→ Problem to work on
From the records below, return every line containing the word "Ulbex".

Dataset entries
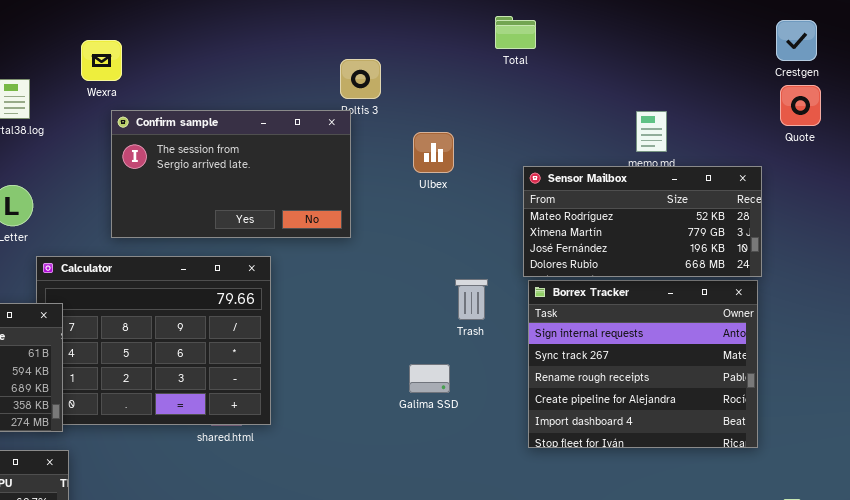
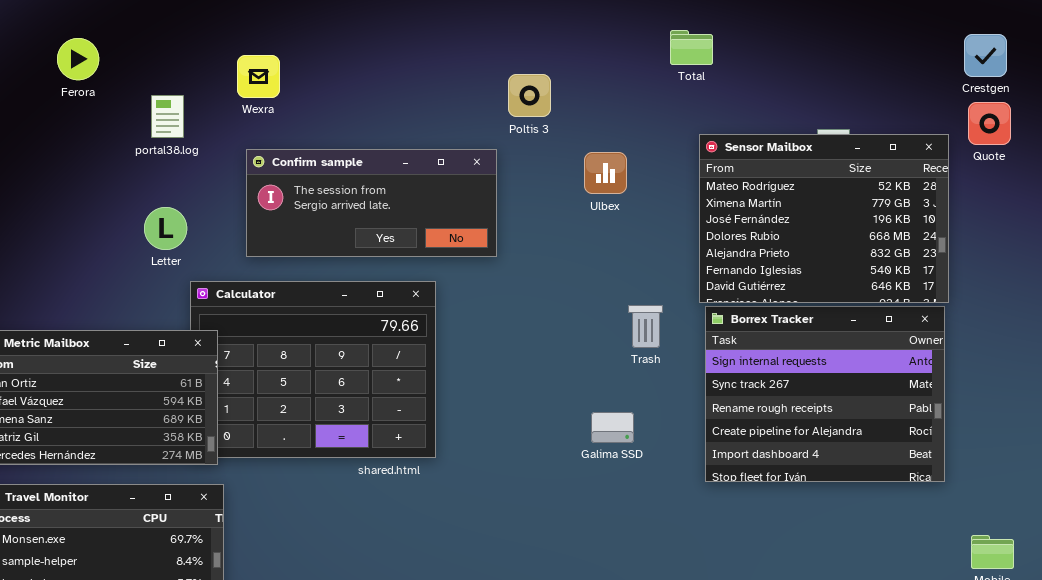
Confirm sample: [111,110,351,238] -> [246,149,497,257], moved, resized
Sensor Mailbox: [523,166,762,277] -> [699,134,949,303], resized
Galima SSD: [409,364,450,393] -> [591,412,634,443], moved

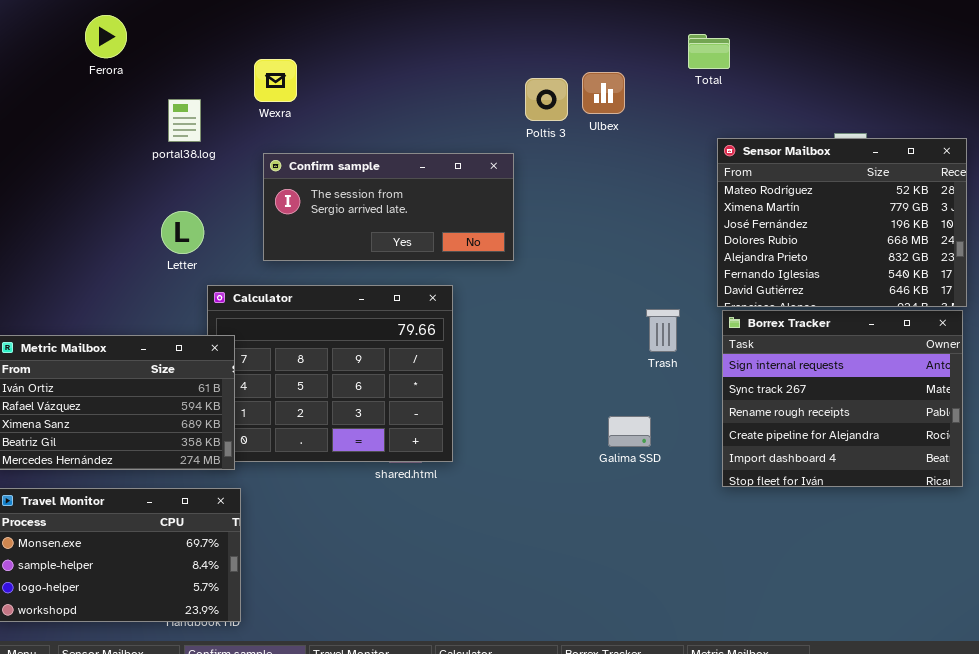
Ferora: [57,38,99,80] -> [85,15,127,58], moved
Ulbex: [584,152,627,194] -> [582,72,625,114], moved

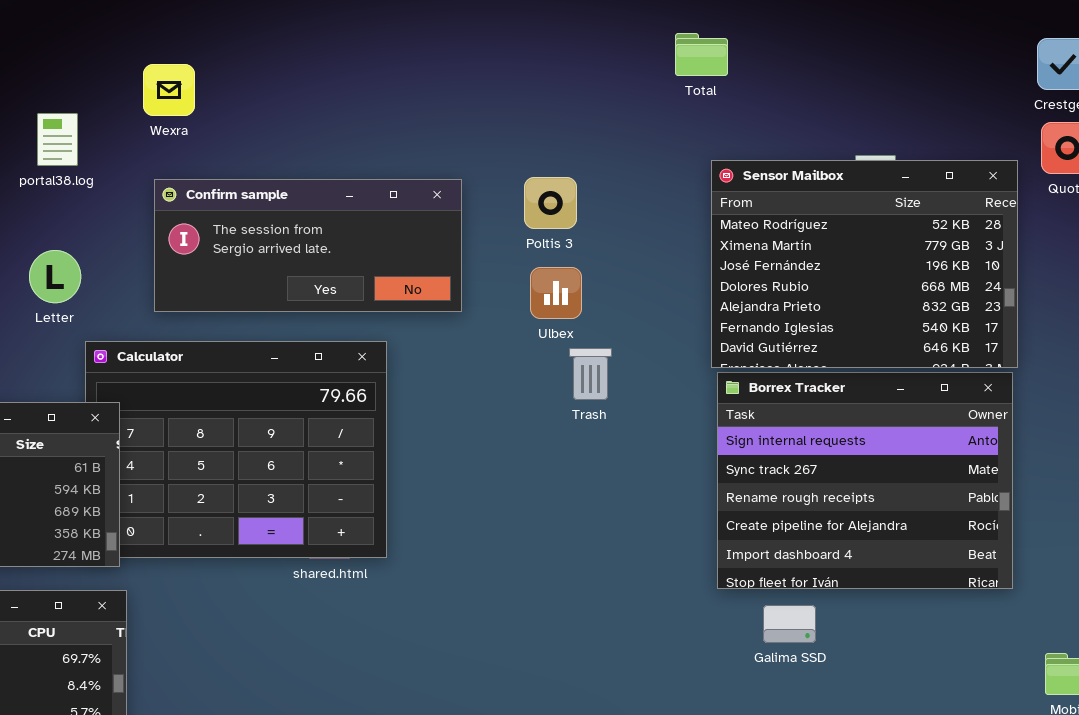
Ulbex: [582,72,625,114] -> [530,267,582,319], moved
Poltis 3: [525,78,568,121] -> [524,177,577,229], moved
Trash: [646,309,680,352] -> [569,348,612,400], moved
Galima SSD: [608,416,651,447] -> [763,605,816,643], moved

→ Your response
Ulbex: [584,152,627,194] -> [582,72,625,114], moved
Ulbex: [582,72,625,114] -> [530,267,582,319], moved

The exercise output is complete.